Exercise: Transcribe each line of the material as it is, and drop any picture.

======== Data extract ========

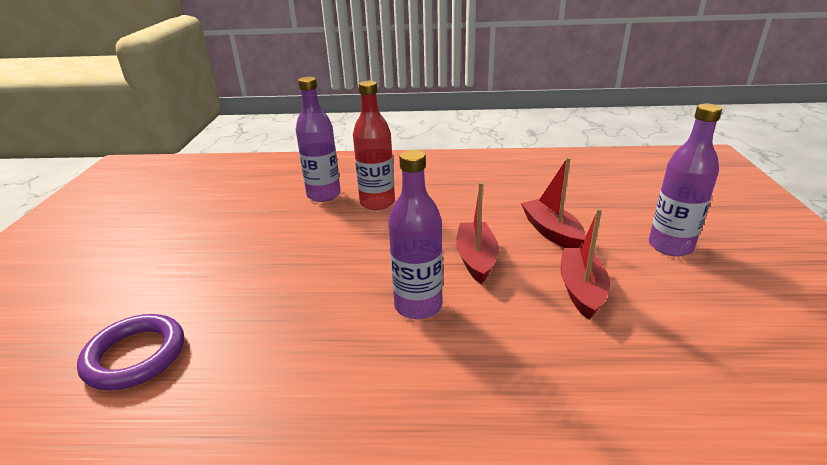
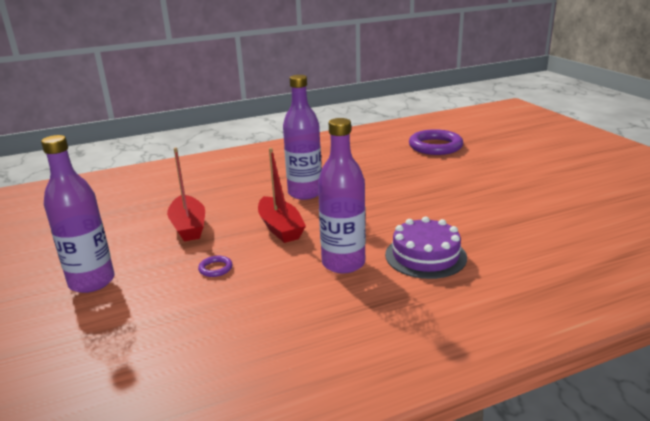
camera: 155 degrees right, 5 degrees down
(323, 195) = (497, 250): purple bottle -> purple bottle (343, 263)
(377, 203) = (425, 256): red bottle -> purple cake
(551, 232) = (215, 268): red boat -> purple ring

========

Solution:
camera: 155 degrees right, 5 degrees down
(323, 195) = (497, 250): purple bottle -> purple bottle (343, 263)
(377, 203) = (425, 256): red bottle -> purple cake
(551, 232) = (215, 268): red boat -> purple ring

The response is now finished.